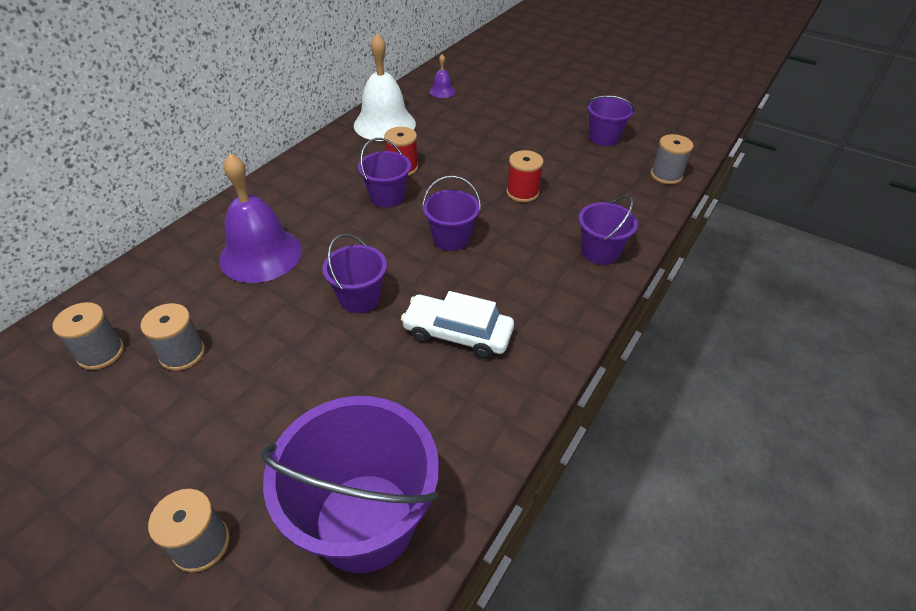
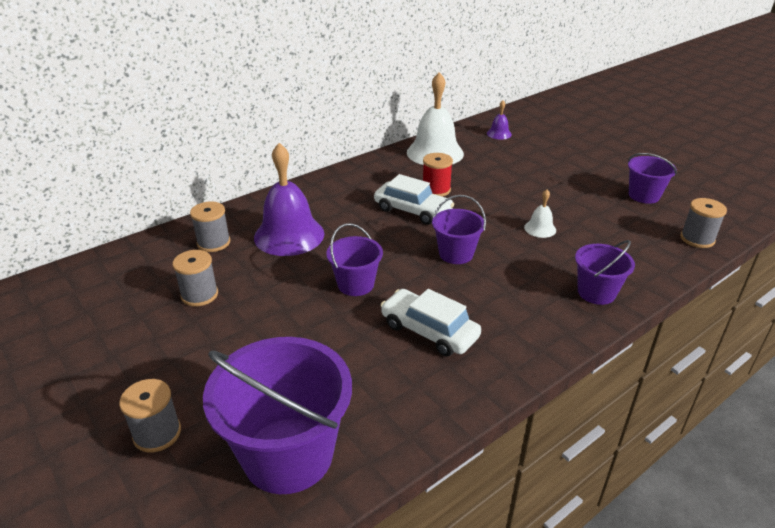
camera: 20 degrees right, 10 degrees down
(101, 353) = (142, 281): grey spool -> grey spool (213, 243)
(387, 197) = (412, 210): purple bucket -> white car
(522, 192) = (540, 228): red spool -> white bell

────

▶ What to do: Search the data above for the word "white" and show every line that has it.

▶ Solution:
(387, 197) = (412, 210): purple bucket -> white car
(522, 192) = (540, 228): red spool -> white bell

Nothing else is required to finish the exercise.